§ **ABOUT THIS EXERCISE**:
Return only the lines below starting at the line containing "black slope J1:J3 level 1 top 1 -> none" and ending at the line containing "none -> pink brick D6:F6 level 1", both included, exactly as they are and with no pictures.

§ **SOURCE DATA**:
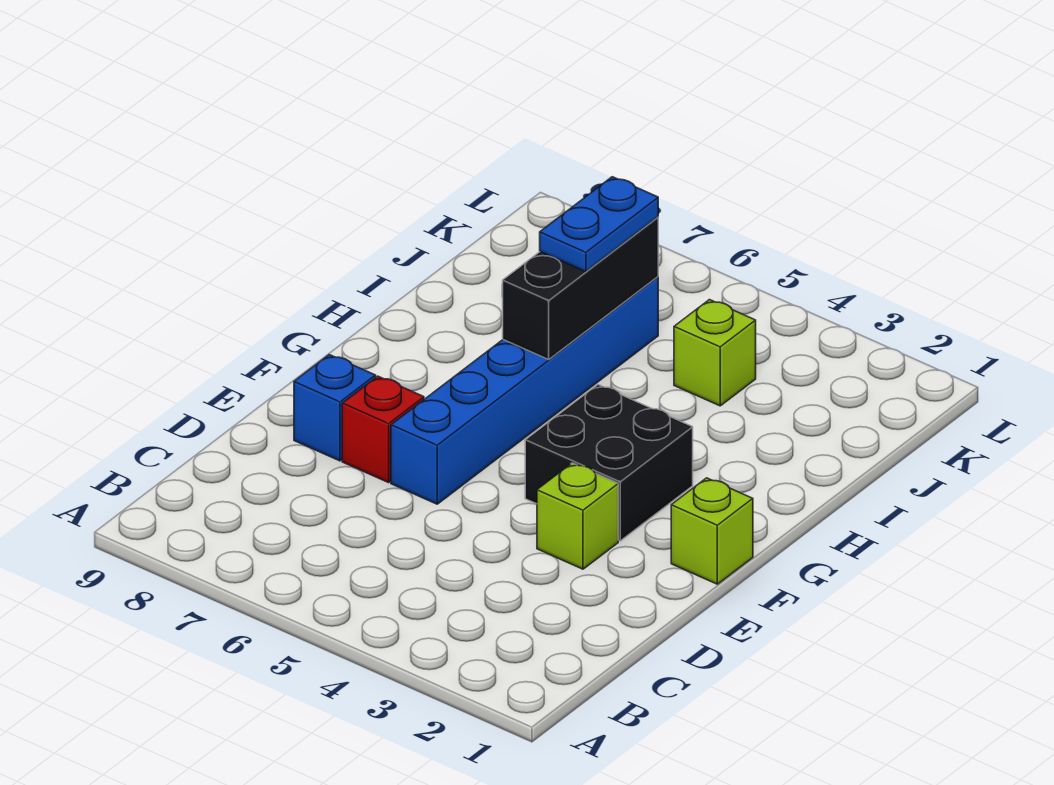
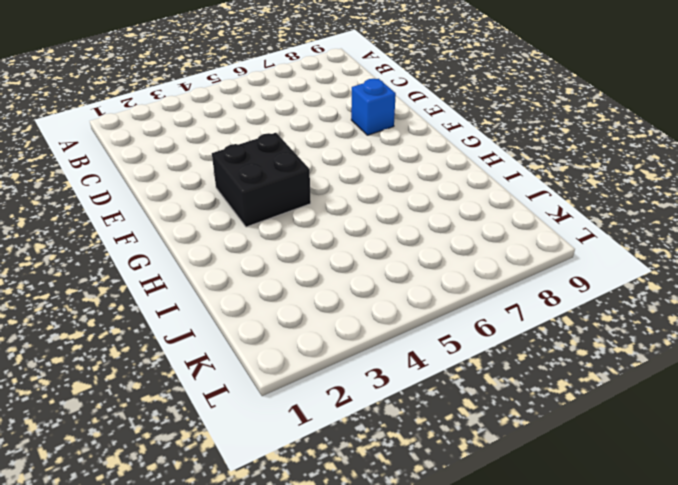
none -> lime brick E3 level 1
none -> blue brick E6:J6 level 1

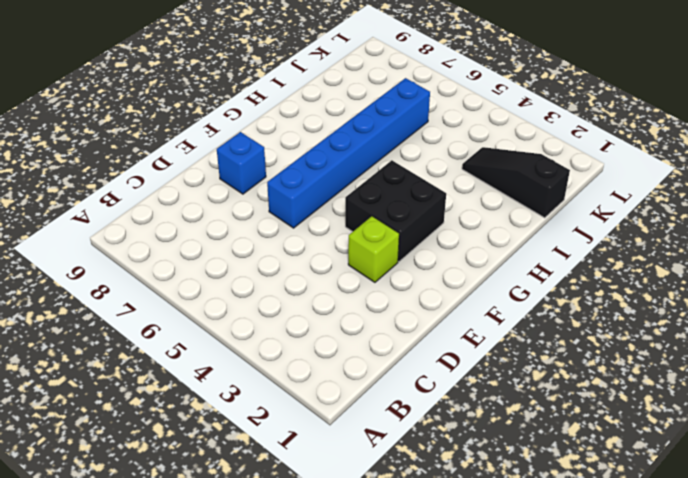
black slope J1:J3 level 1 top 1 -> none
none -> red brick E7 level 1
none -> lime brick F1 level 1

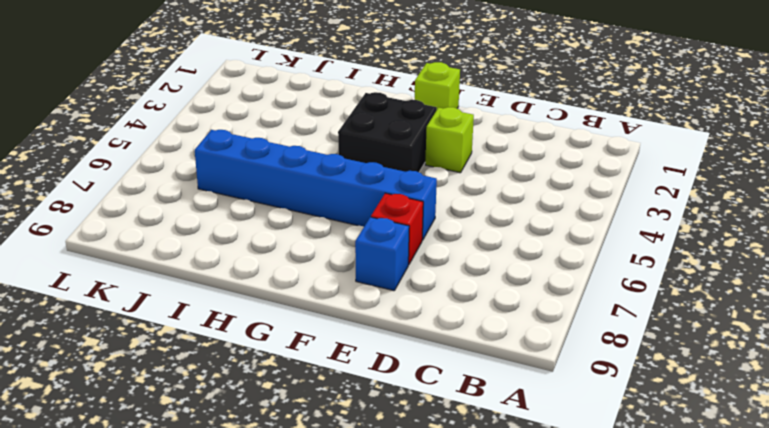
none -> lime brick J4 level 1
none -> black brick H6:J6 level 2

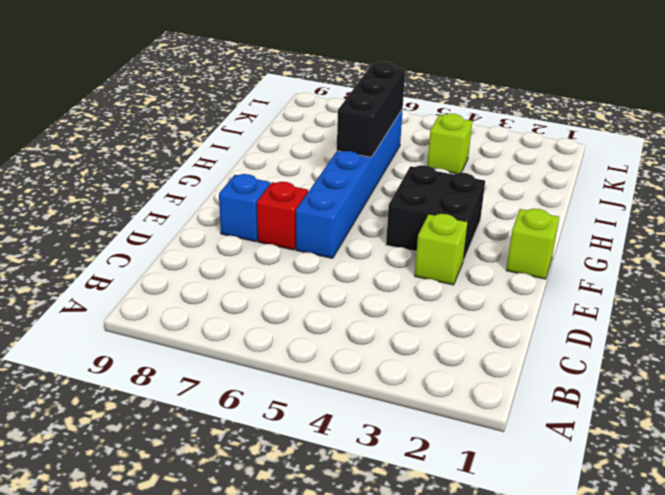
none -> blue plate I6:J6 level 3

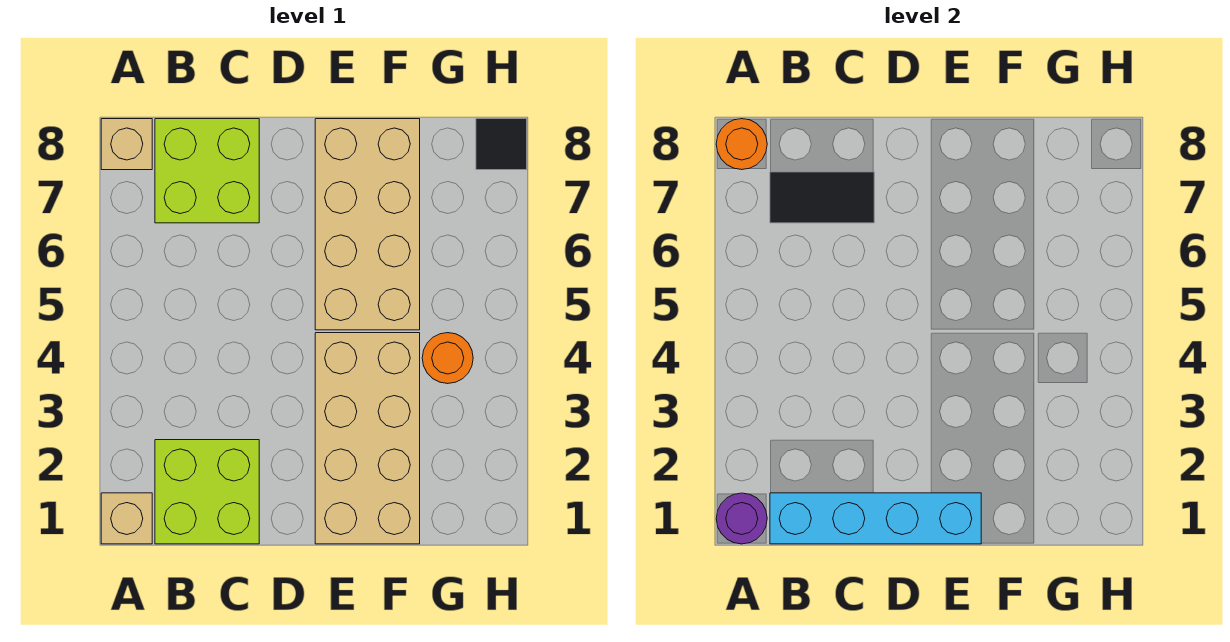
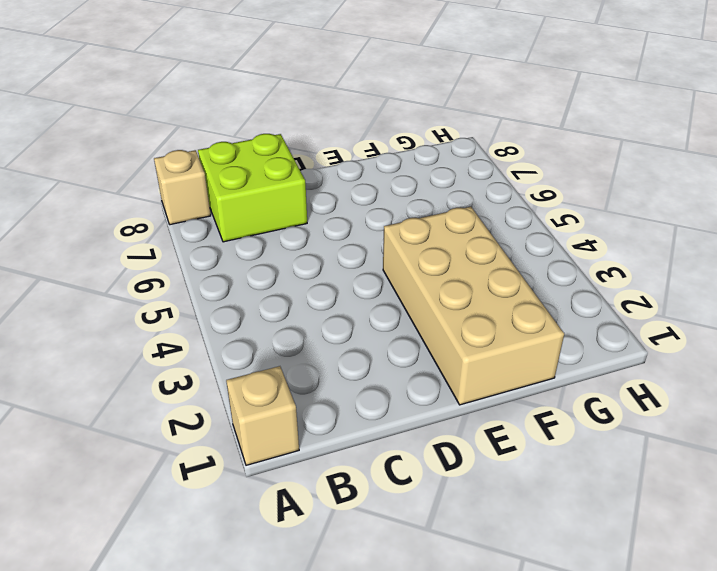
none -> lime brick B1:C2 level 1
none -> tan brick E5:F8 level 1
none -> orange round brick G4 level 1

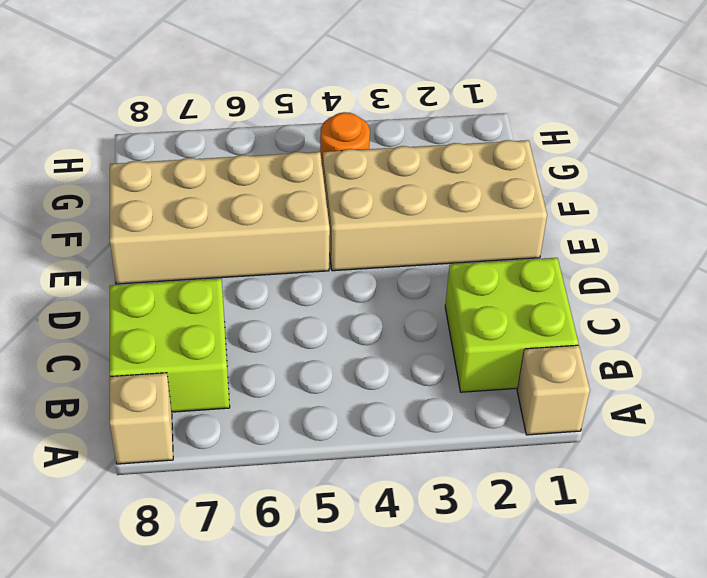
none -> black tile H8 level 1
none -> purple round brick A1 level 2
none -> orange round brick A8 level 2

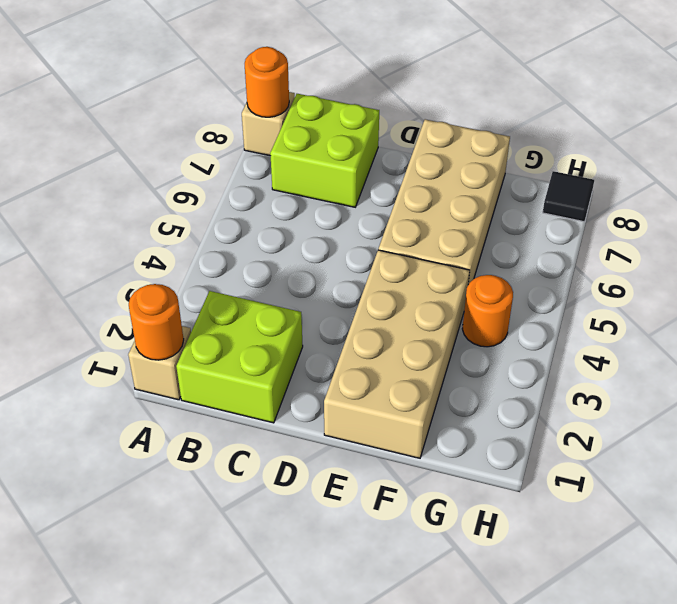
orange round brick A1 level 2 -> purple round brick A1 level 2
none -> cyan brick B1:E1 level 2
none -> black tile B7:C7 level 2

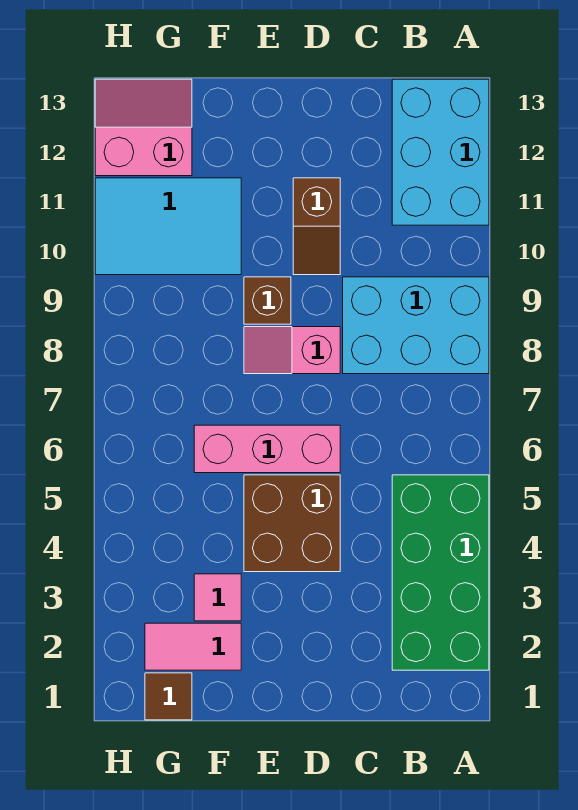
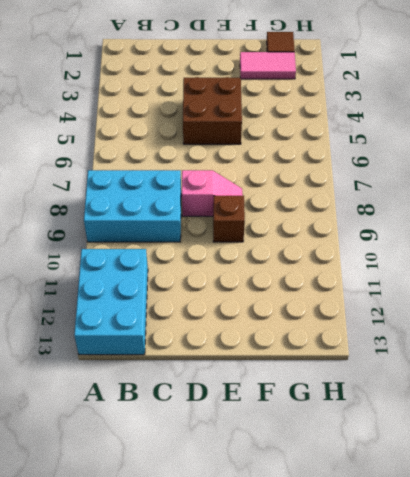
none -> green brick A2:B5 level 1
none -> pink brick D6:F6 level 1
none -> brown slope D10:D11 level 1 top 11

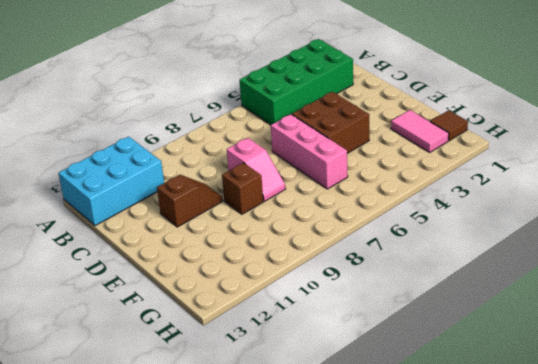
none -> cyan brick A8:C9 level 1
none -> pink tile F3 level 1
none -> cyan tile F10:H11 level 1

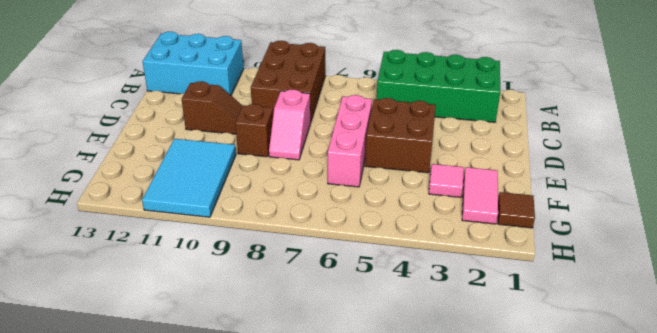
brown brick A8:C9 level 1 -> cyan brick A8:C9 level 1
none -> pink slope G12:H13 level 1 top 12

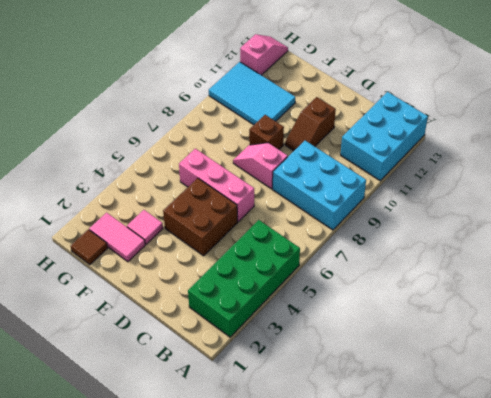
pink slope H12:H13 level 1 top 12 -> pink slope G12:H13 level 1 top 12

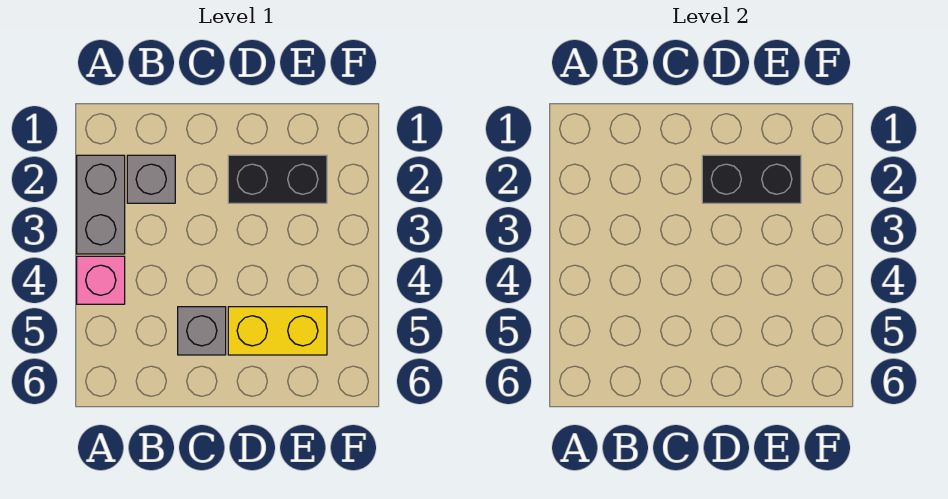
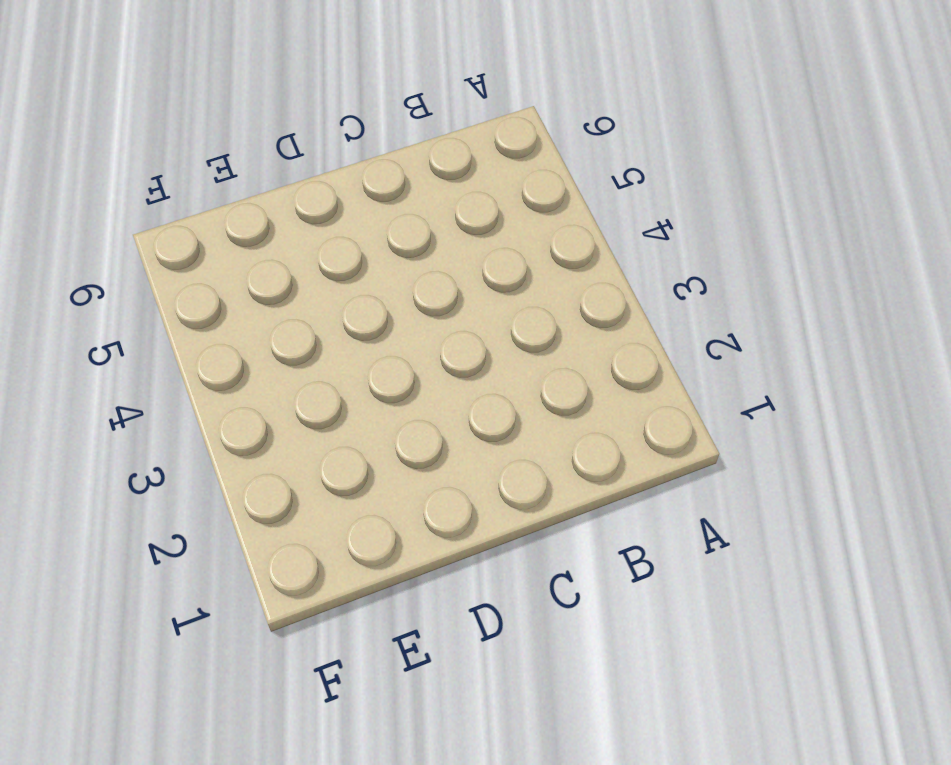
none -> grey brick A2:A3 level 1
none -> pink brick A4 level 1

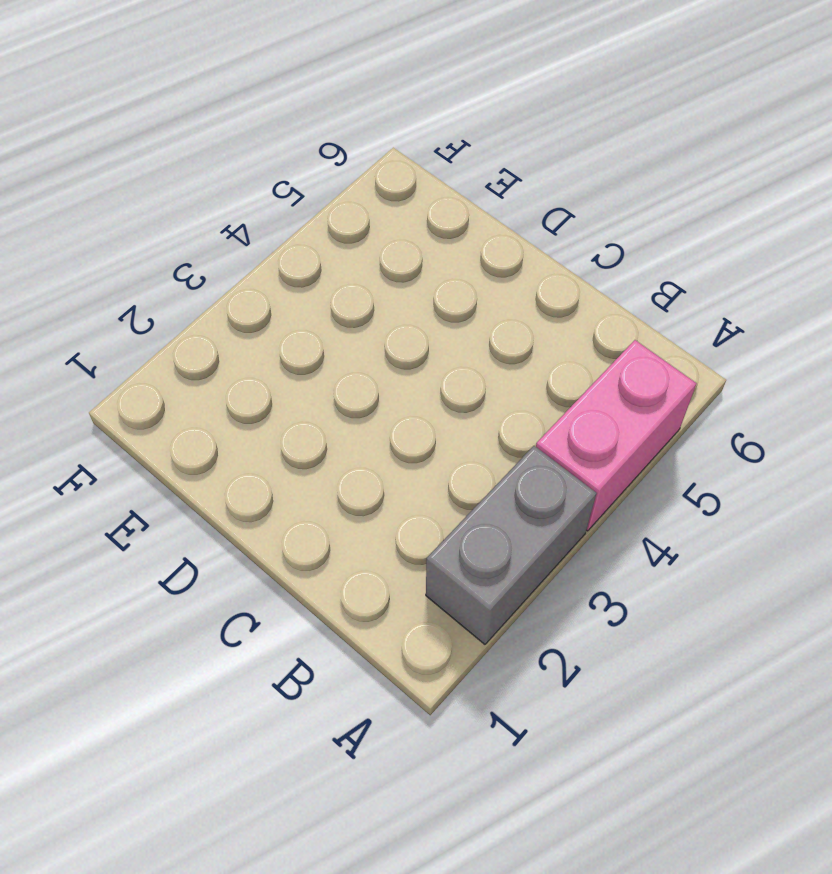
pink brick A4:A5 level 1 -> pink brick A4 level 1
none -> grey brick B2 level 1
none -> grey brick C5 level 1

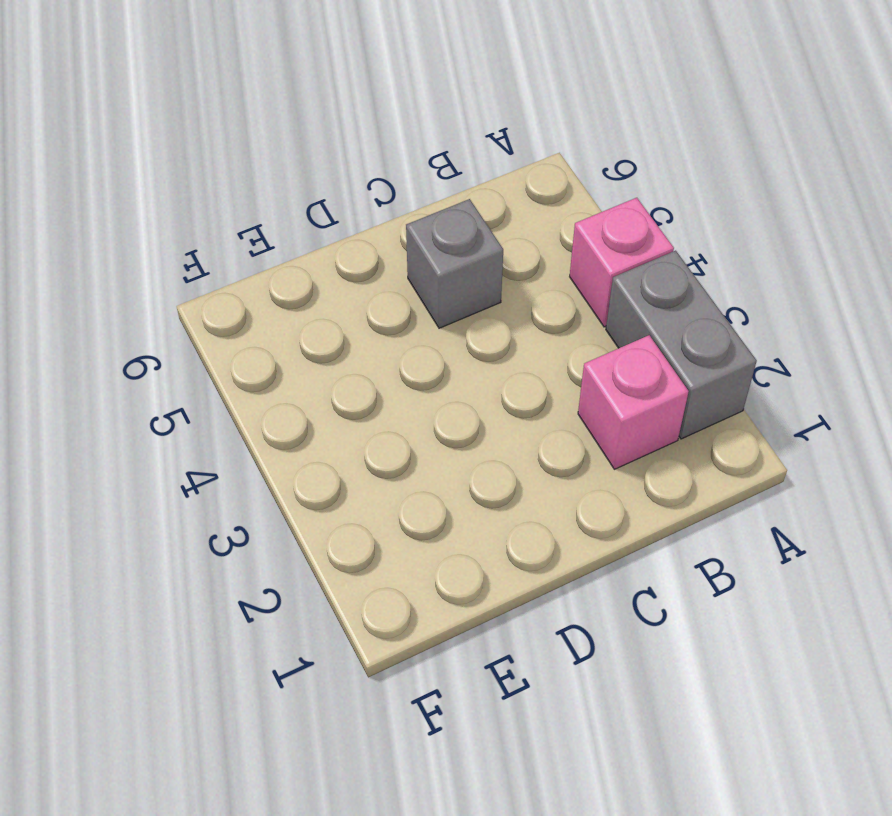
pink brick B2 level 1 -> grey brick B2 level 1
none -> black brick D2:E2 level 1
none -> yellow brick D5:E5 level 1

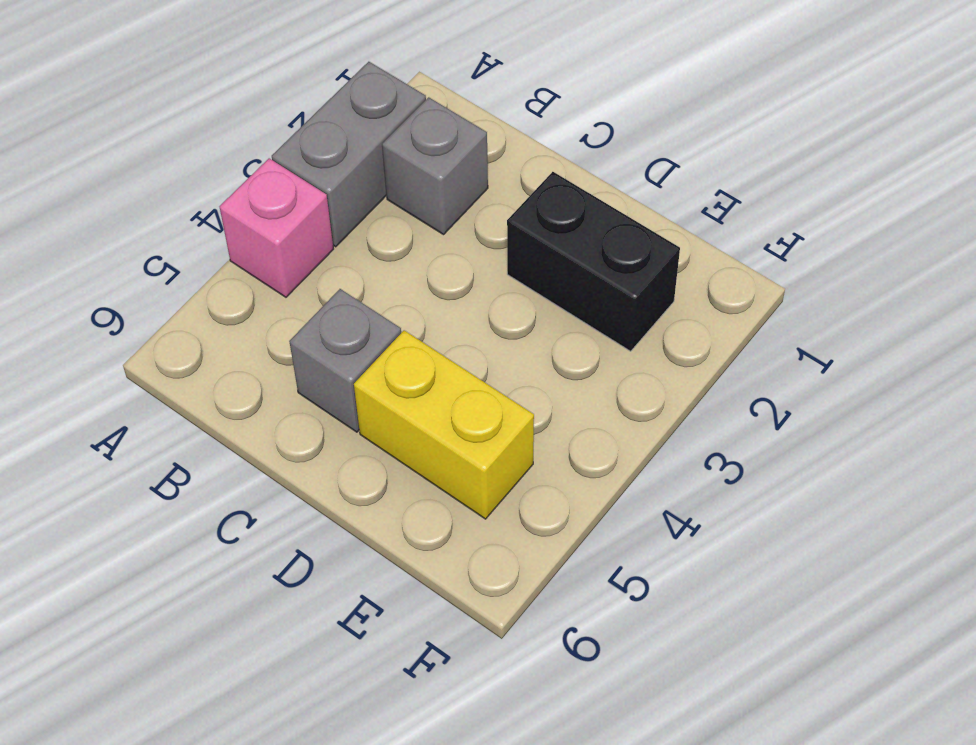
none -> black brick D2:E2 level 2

§ **ANSWER SECTION**:
black slope J1:J3 level 1 top 1 -> none
none -> red brick E7 level 1
none -> lime brick F1 level 1

none -> lime brick J4 level 1
none -> black brick H6:J6 level 2

none -> blue plate I6:J6 level 3

none -> lime brick B1:C2 level 1
none -> tan brick E5:F8 level 1
none -> orange round brick G4 level 1

none -> black tile H8 level 1
none -> purple round brick A1 level 2
none -> orange round brick A8 level 2

orange round brick A1 level 2 -> purple round brick A1 level 2
none -> cyan brick B1:E1 level 2
none -> black tile B7:C7 level 2

none -> green brick A2:B5 level 1
none -> pink brick D6:F6 level 1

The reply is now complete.